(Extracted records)
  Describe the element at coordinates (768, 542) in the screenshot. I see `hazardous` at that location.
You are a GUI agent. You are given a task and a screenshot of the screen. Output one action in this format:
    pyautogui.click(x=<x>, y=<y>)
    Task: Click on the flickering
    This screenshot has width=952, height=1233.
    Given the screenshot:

==

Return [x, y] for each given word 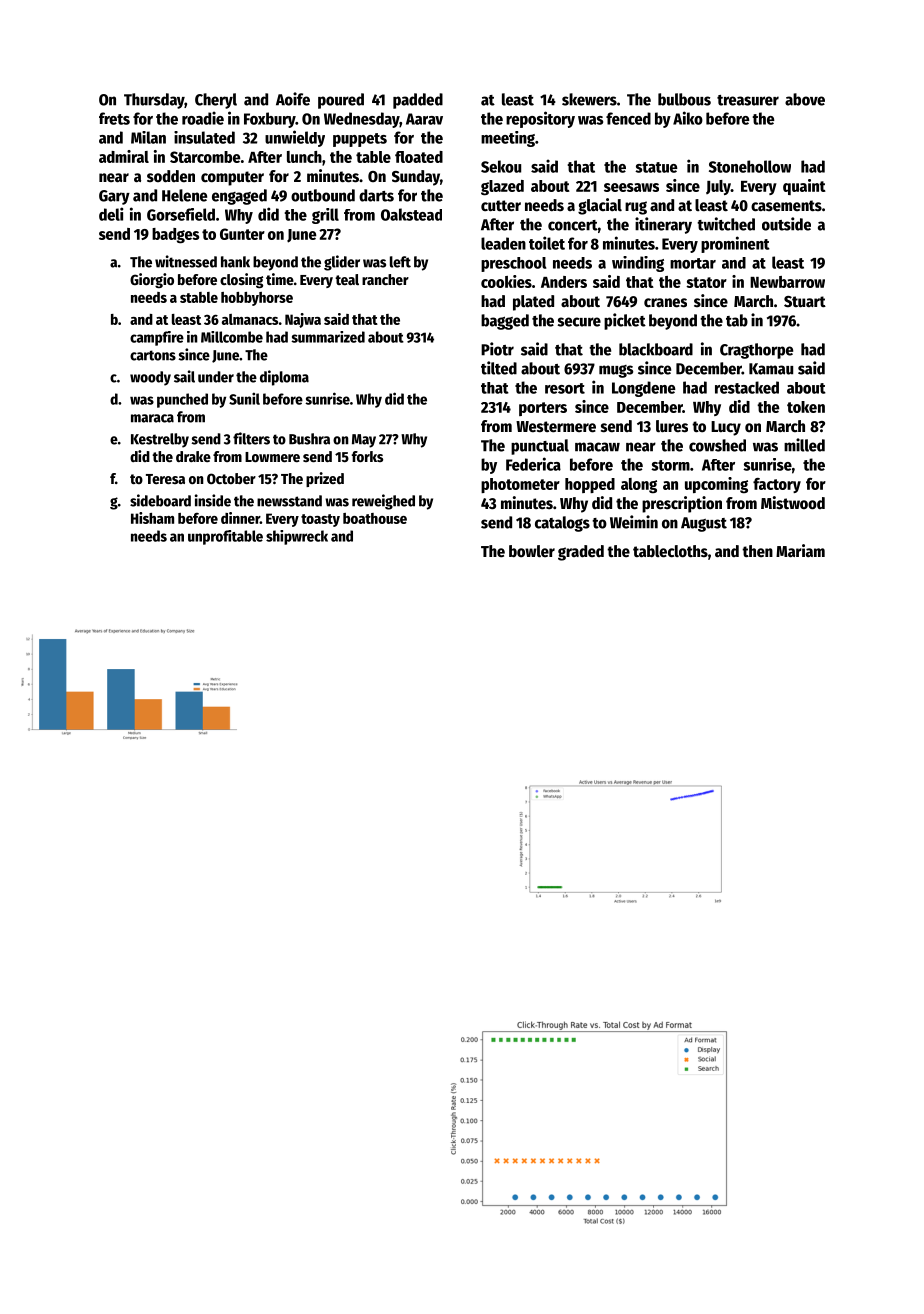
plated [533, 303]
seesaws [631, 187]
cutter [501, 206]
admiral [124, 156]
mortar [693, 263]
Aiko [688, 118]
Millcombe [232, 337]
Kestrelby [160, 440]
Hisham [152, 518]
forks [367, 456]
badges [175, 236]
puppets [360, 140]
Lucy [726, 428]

**Stated problem**
Substitute "spoons" for "forks" in the stretch of the material from the line containing "Aiko [688, 118]" through the line containing "Lucy [726, 428]", and write out only those lines with nothing else changed.

**Solution**
Aiko [688, 118]
Millcombe [232, 337]
Kestrelby [160, 440]
Hisham [152, 518]
spoons [367, 456]
badges [175, 236]
puppets [360, 140]
Lucy [726, 428]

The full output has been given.